=== Data for review ===

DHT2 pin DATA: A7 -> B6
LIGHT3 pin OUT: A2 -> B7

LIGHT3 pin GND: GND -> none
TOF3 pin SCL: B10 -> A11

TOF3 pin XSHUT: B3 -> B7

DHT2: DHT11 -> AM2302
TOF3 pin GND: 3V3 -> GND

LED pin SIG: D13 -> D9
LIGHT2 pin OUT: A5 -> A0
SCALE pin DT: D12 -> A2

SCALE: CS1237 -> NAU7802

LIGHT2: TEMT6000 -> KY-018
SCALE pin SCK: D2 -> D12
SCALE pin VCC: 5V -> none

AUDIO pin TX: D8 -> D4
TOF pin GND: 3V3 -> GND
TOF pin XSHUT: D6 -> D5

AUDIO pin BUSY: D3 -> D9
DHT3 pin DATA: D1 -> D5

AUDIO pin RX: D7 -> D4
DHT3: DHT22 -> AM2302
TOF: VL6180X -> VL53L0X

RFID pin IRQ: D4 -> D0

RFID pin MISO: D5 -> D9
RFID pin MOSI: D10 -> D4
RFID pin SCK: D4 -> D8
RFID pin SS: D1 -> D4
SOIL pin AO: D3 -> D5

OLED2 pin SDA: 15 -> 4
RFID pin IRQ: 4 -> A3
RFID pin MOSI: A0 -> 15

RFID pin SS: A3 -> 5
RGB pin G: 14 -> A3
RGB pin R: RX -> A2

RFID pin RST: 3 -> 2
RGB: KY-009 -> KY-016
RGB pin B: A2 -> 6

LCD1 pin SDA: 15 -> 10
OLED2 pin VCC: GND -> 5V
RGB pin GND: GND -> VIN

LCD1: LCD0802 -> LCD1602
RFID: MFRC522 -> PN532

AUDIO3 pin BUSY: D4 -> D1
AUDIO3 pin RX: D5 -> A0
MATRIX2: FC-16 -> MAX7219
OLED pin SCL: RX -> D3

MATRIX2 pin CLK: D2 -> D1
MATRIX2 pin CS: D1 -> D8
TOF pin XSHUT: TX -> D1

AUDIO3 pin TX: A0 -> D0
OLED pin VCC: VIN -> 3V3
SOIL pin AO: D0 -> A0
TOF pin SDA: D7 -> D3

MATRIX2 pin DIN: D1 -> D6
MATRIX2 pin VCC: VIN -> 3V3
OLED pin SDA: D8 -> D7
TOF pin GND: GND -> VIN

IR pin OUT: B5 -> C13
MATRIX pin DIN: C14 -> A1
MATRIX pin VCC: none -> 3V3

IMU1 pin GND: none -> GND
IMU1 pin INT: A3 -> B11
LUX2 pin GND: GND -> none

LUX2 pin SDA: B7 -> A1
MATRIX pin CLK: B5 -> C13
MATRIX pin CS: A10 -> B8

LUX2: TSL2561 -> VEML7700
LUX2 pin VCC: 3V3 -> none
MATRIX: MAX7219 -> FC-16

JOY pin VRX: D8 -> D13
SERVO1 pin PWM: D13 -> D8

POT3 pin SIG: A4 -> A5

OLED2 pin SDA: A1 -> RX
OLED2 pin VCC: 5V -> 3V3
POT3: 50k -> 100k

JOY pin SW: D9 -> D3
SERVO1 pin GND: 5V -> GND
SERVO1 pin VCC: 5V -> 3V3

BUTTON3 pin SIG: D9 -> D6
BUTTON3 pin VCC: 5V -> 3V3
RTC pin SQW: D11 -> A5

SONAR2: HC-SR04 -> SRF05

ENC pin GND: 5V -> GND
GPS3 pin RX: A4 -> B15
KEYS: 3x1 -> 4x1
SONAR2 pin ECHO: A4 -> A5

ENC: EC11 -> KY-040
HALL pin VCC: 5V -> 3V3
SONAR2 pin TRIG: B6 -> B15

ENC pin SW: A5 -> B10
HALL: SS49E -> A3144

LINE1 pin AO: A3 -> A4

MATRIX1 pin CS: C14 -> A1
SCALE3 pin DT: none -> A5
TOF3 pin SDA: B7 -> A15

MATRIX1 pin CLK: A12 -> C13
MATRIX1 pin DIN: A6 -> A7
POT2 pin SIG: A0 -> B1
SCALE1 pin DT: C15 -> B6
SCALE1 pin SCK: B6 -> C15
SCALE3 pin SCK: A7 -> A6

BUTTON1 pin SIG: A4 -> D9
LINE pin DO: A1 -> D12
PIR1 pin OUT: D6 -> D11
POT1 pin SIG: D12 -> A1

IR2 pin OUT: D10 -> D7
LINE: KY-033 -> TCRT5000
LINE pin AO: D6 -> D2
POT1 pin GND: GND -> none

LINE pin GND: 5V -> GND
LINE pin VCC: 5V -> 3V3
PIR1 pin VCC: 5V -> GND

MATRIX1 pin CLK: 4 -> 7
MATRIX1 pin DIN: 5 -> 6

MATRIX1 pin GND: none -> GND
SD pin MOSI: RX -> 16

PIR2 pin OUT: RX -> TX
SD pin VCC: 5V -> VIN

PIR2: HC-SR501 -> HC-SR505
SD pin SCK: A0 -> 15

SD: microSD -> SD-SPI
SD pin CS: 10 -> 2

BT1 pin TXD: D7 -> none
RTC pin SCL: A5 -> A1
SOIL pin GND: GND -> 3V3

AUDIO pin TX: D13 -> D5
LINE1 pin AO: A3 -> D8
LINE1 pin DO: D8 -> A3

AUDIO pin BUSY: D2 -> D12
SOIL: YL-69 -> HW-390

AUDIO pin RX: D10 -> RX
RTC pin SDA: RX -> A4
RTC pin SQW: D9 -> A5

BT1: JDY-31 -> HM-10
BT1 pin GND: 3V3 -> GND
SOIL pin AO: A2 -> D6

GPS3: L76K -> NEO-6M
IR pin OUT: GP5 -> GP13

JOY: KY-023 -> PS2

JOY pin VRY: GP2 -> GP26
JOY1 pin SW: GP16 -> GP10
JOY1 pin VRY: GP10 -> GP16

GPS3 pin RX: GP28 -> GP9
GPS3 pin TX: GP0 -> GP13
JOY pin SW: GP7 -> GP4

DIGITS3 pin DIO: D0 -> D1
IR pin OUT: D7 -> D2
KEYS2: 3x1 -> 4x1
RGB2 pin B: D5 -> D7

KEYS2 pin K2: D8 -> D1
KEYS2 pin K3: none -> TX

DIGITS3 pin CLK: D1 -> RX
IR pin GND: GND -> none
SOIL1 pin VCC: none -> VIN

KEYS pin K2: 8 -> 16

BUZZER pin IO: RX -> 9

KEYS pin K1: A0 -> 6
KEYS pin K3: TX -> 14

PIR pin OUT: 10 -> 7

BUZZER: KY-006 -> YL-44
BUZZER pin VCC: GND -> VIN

===

Transcribe, with no changes, the listing above from its first line through the line with "MATRIX2 pin CS: D1 -> D8", including that line, and stop once it is done.

DHT2 pin DATA: A7 -> B6
LIGHT3 pin OUT: A2 -> B7

LIGHT3 pin GND: GND -> none
TOF3 pin SCL: B10 -> A11

TOF3 pin XSHUT: B3 -> B7

DHT2: DHT11 -> AM2302
TOF3 pin GND: 3V3 -> GND

LED pin SIG: D13 -> D9
LIGHT2 pin OUT: A5 -> A0
SCALE pin DT: D12 -> A2

SCALE: CS1237 -> NAU7802

LIGHT2: TEMT6000 -> KY-018
SCALE pin SCK: D2 -> D12
SCALE pin VCC: 5V -> none

AUDIO pin TX: D8 -> D4
TOF pin GND: 3V3 -> GND
TOF pin XSHUT: D6 -> D5

AUDIO pin BUSY: D3 -> D9
DHT3 pin DATA: D1 -> D5

AUDIO pin RX: D7 -> D4
DHT3: DHT22 -> AM2302
TOF: VL6180X -> VL53L0X

RFID pin IRQ: D4 -> D0

RFID pin MISO: D5 -> D9
RFID pin MOSI: D10 -> D4
RFID pin SCK: D4 -> D8
RFID pin SS: D1 -> D4
SOIL pin AO: D3 -> D5

OLED2 pin SDA: 15 -> 4
RFID pin IRQ: 4 -> A3
RFID pin MOSI: A0 -> 15

RFID pin SS: A3 -> 5
RGB pin G: 14 -> A3
RGB pin R: RX -> A2

RFID pin RST: 3 -> 2
RGB: KY-009 -> KY-016
RGB pin B: A2 -> 6

LCD1 pin SDA: 15 -> 10
OLED2 pin VCC: GND -> 5V
RGB pin GND: GND -> VIN

LCD1: LCD0802 -> LCD1602
RFID: MFRC522 -> PN532

AUDIO3 pin BUSY: D4 -> D1
AUDIO3 pin RX: D5 -> A0
MATRIX2: FC-16 -> MAX7219
OLED pin SCL: RX -> D3

MATRIX2 pin CLK: D2 -> D1
MATRIX2 pin CS: D1 -> D8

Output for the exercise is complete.